Your goal:
Your copy should begin at the line containing "red plate B1 level 1 -> red plate C3 level 1" and end at the last line of the records; transcribe those lines exactly and leave out every picture.

Exercise inputs:
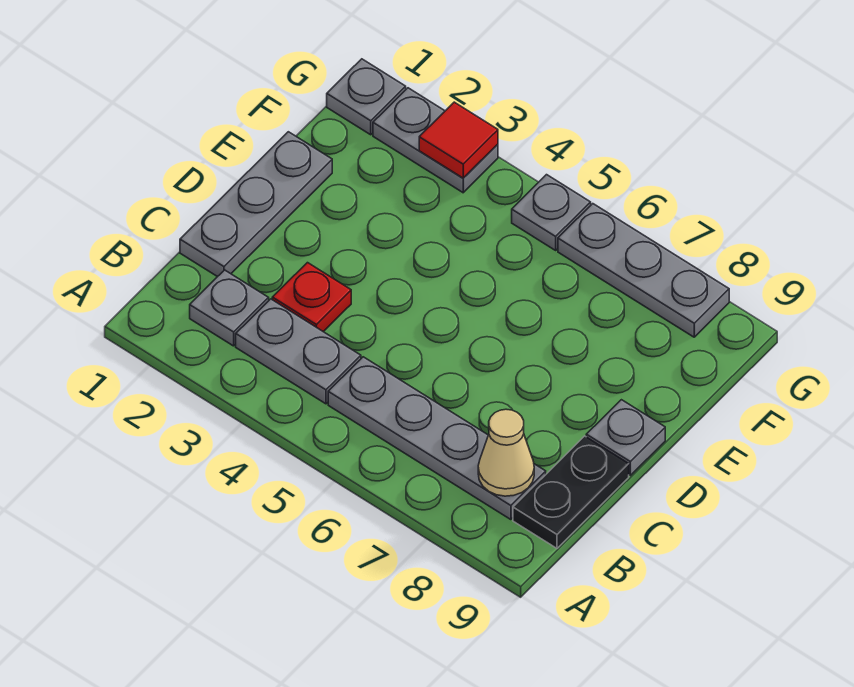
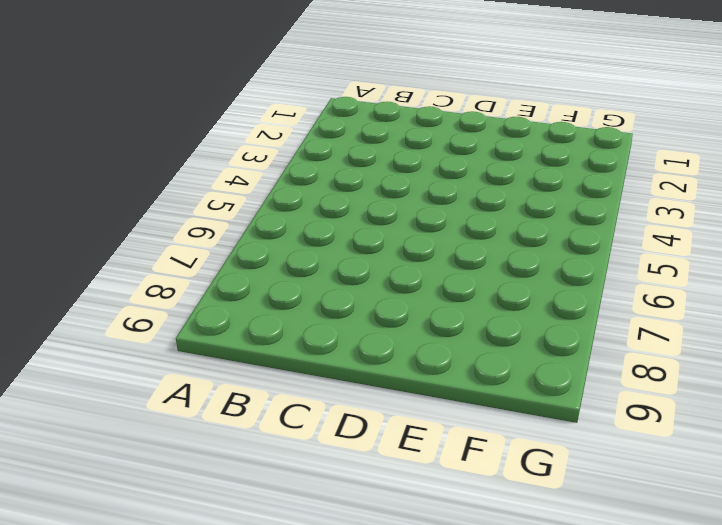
none -> grey plate B2 level 1
none -> grey plate B3:B4 level 1
none -> grey plate B5:B8 level 1

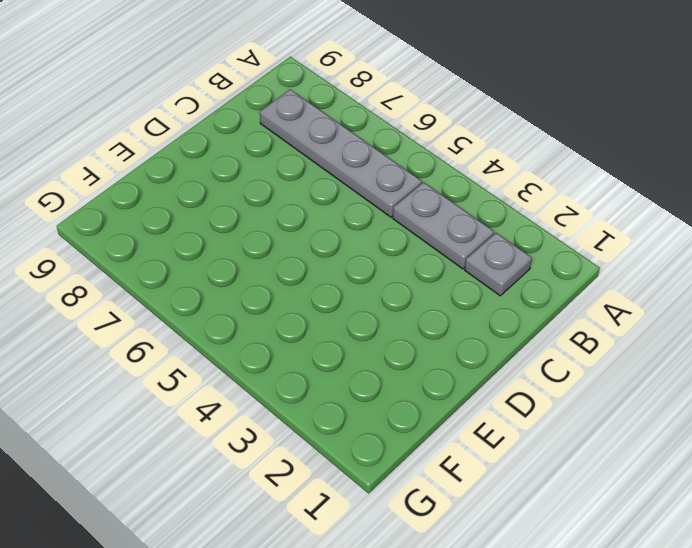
none -> black plate B9:C9 level 1
none -> grey plate C1:E1 level 1
none -> red plate C3 level 1

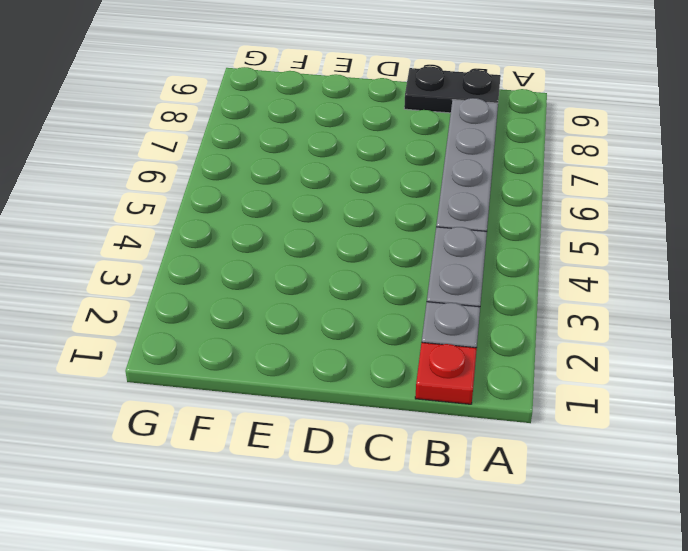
red plate B1 level 1 -> red plate C3 level 1
none -> grey plate C1:E1 level 1
none -> grey plate D9 level 1
none -> grey plate G1 level 1

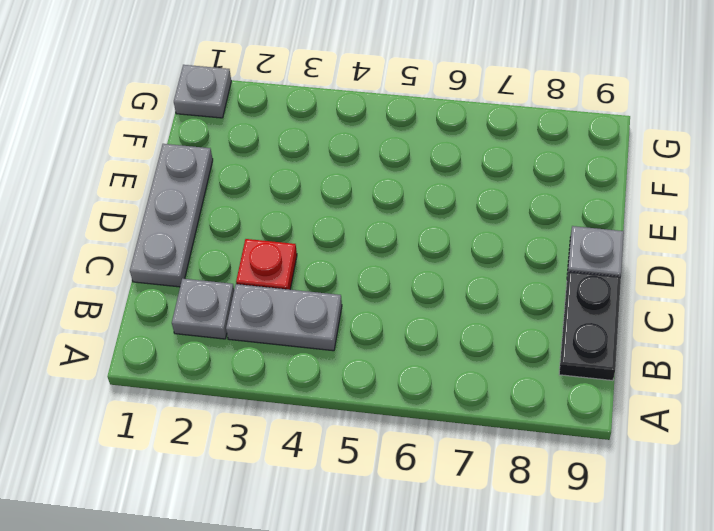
none -> grey plate B5:B8 level 1
none -> grey plate G2:G3 level 1
none -> grey plate G5 level 1

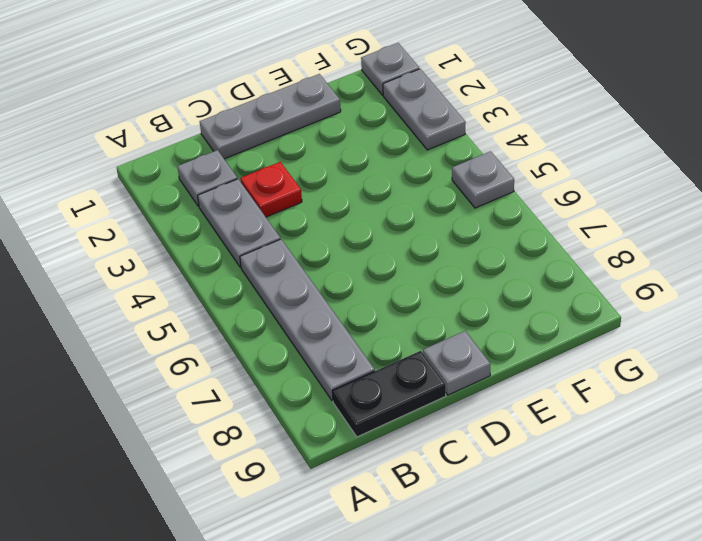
none -> grey plate G6:G8 level 1
none -> tan cone B8 level 2
none -> red tile G3 level 2

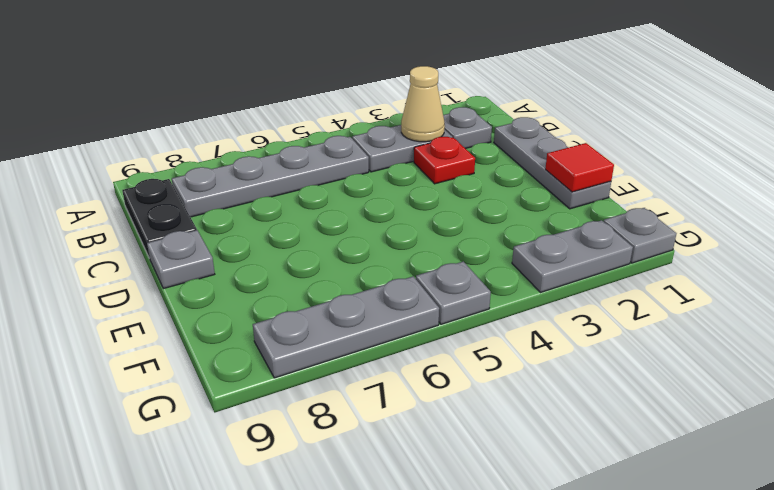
tan cone B3 level 2 -> tan cone B8 level 2
red tile E1 level 2 -> red tile G3 level 2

Expected answer:
red plate B1 level 1 -> red plate C3 level 1
none -> grey plate C1:E1 level 1
none -> grey plate D9 level 1
none -> grey plate G1 level 1

none -> grey plate B5:B8 level 1
none -> grey plate G2:G3 level 1
none -> grey plate G5 level 1

none -> grey plate G6:G8 level 1
none -> tan cone B8 level 2
none -> red tile G3 level 2

tan cone B3 level 2 -> tan cone B8 level 2
red tile E1 level 2 -> red tile G3 level 2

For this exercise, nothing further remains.